### Work to complete:
Would you please transcribe the data in full and exactly, excluding images?

Scene change data:
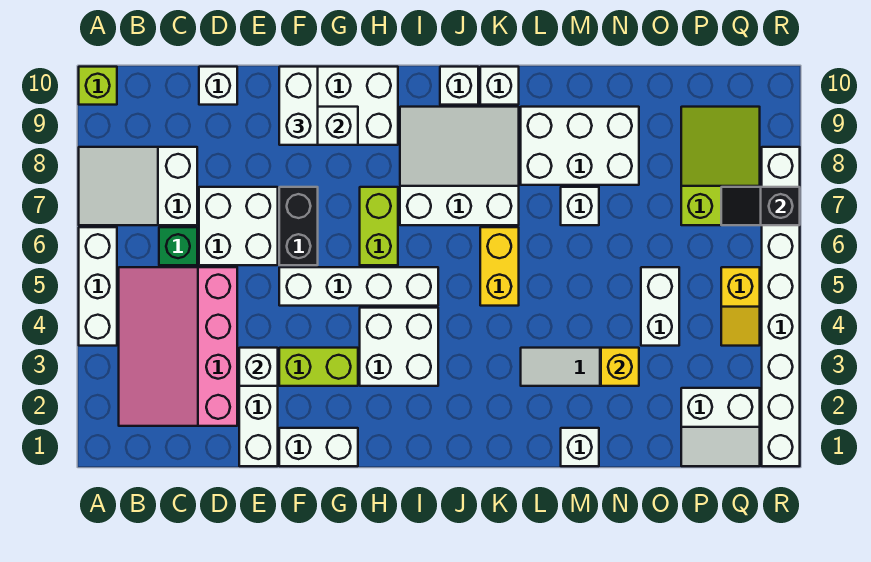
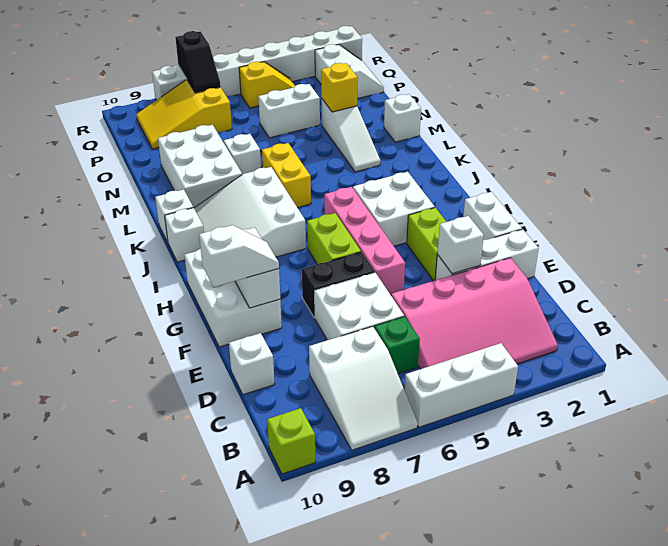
white brick F5:I5 level 1 -> pink brick F5:I5 level 1
white brick F9:F10 level 3 -> white slope F9:F10 level 3 top 10
lime brick H6:H7 level 1 -> lime brick G6:H6 level 1
yellow brick K5:K6 level 1 -> yellow brick K6:L6 level 1
lime slope P7:Q9 level 1 top 7 -> yellow slope P7:Q9 level 1 top 7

### Written answer:
white brick F5:I5 level 1 -> pink brick F5:I5 level 1
white brick F9:F10 level 3 -> white slope F9:F10 level 3 top 10
lime brick H6:H7 level 1 -> lime brick G6:H6 level 1
yellow brick K5:K6 level 1 -> yellow brick K6:L6 level 1
lime slope P7:Q9 level 1 top 7 -> yellow slope P7:Q9 level 1 top 7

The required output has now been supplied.